For each line of the listing that contains "white", make a copy and return it.

=== Task material ===
━━━

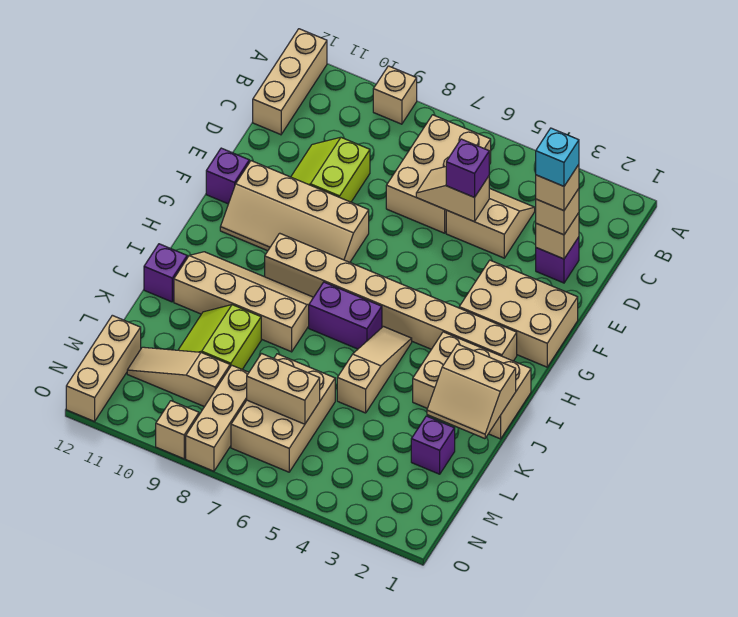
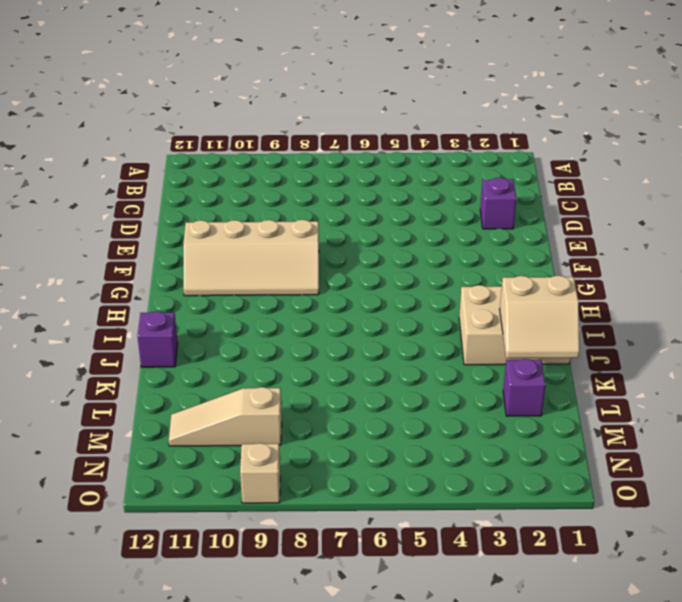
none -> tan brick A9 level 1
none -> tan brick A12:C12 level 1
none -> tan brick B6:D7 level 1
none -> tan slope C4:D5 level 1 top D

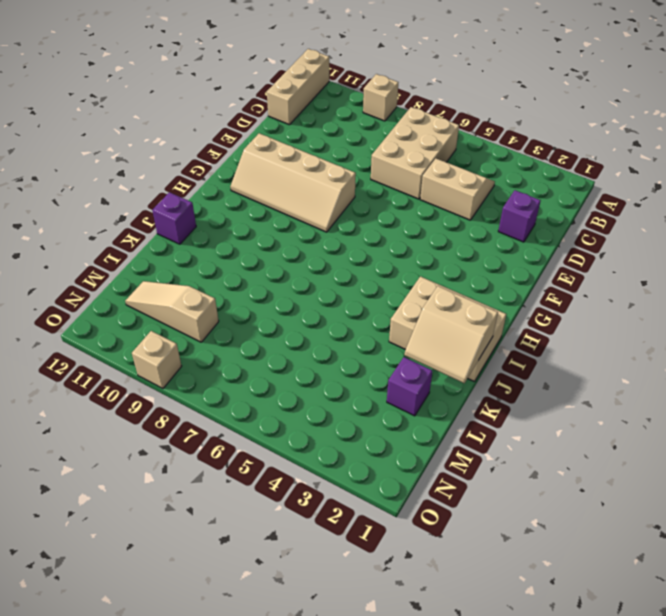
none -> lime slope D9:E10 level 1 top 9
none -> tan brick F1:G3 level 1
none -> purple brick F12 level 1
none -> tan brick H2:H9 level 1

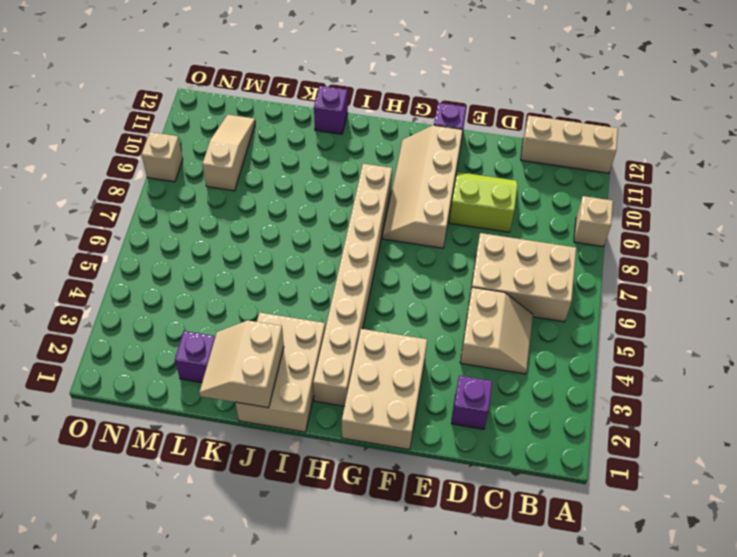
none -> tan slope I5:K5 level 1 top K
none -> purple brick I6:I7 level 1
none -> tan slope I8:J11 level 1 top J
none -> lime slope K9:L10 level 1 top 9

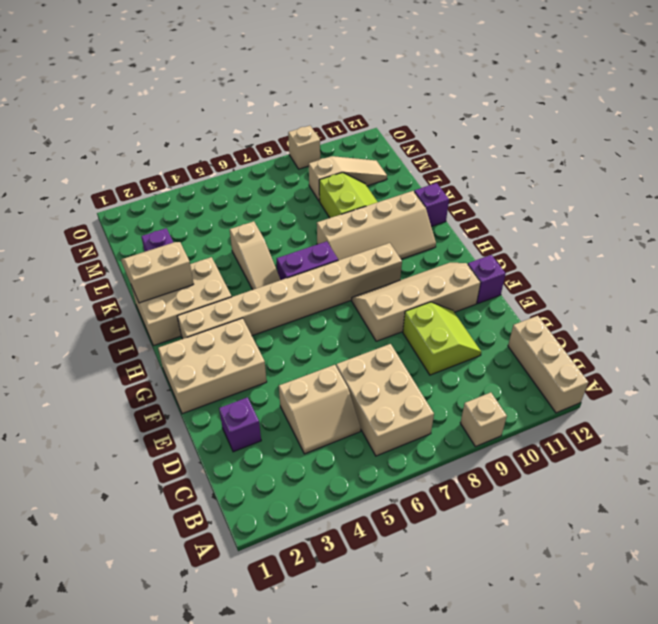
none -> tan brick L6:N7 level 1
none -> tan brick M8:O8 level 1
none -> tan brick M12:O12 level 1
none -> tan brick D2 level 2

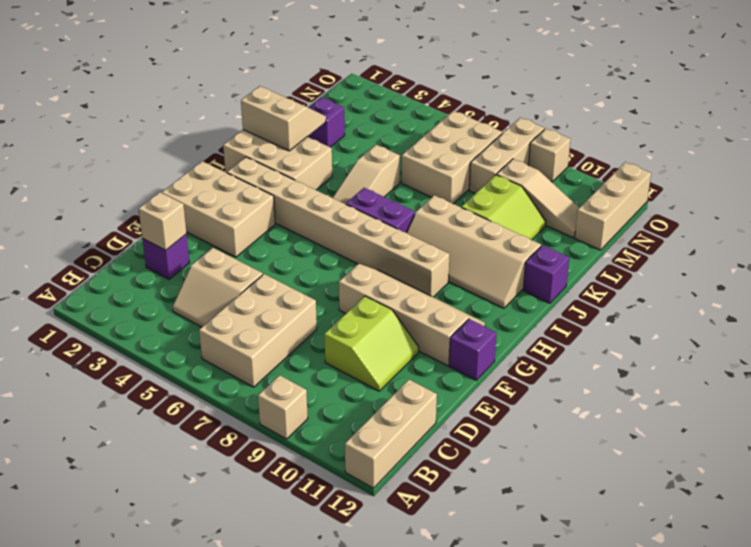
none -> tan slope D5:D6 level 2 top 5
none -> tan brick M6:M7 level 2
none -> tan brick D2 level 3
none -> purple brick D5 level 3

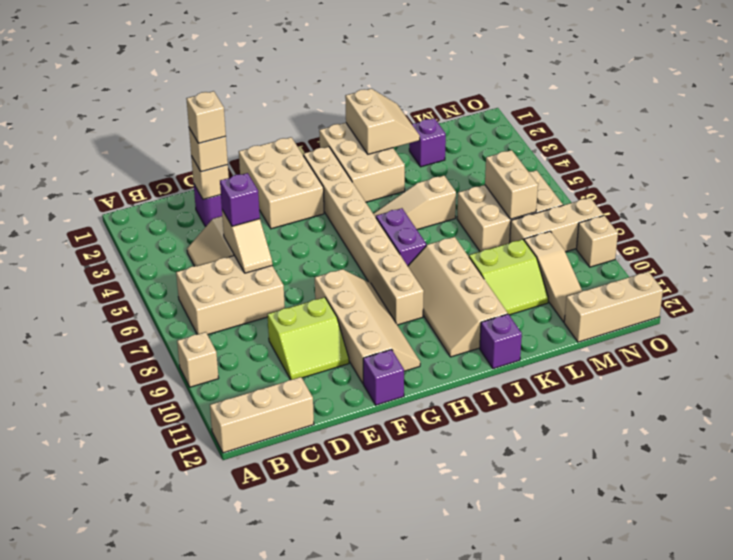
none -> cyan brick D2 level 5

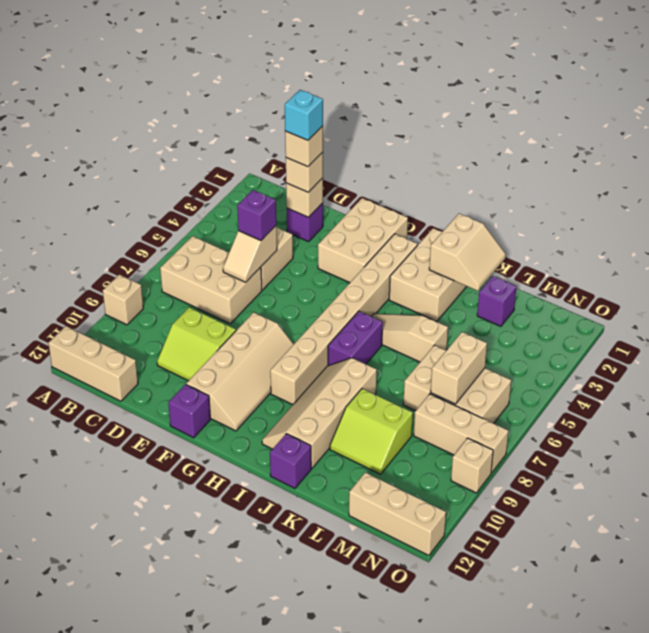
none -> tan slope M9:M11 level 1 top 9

━━━

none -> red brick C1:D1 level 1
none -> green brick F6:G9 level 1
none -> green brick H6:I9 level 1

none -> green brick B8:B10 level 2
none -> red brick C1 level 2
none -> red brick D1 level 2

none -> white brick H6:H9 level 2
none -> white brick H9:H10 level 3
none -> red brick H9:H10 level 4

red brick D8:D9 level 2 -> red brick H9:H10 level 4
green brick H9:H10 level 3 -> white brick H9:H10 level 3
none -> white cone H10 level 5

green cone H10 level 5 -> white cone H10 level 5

━━━

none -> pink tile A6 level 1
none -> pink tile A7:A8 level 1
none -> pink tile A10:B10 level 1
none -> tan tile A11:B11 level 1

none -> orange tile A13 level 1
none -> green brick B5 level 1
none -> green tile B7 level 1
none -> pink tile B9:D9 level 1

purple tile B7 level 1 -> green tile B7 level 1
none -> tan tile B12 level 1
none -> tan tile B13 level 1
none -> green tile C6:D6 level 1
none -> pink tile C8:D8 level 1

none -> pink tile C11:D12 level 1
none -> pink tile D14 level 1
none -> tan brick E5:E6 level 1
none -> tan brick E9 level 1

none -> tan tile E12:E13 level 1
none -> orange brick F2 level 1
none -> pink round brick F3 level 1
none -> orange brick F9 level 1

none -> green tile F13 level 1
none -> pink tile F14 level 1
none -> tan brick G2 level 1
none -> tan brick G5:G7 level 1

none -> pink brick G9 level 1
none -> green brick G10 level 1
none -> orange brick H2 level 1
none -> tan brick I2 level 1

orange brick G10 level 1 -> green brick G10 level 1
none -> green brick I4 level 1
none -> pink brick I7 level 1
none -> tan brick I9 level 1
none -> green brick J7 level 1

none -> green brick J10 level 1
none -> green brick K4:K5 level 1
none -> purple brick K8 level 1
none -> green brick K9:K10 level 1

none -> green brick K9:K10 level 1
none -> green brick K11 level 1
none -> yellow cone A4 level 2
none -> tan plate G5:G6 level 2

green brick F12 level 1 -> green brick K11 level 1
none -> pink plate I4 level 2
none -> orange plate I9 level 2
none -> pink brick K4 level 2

━━━

=== Problem solution ===
none -> white brick H6:H9 level 2
none -> white brick H9:H10 level 3
green brick H9:H10 level 3 -> white brick H9:H10 level 3
none -> white cone H10 level 5
green cone H10 level 5 -> white cone H10 level 5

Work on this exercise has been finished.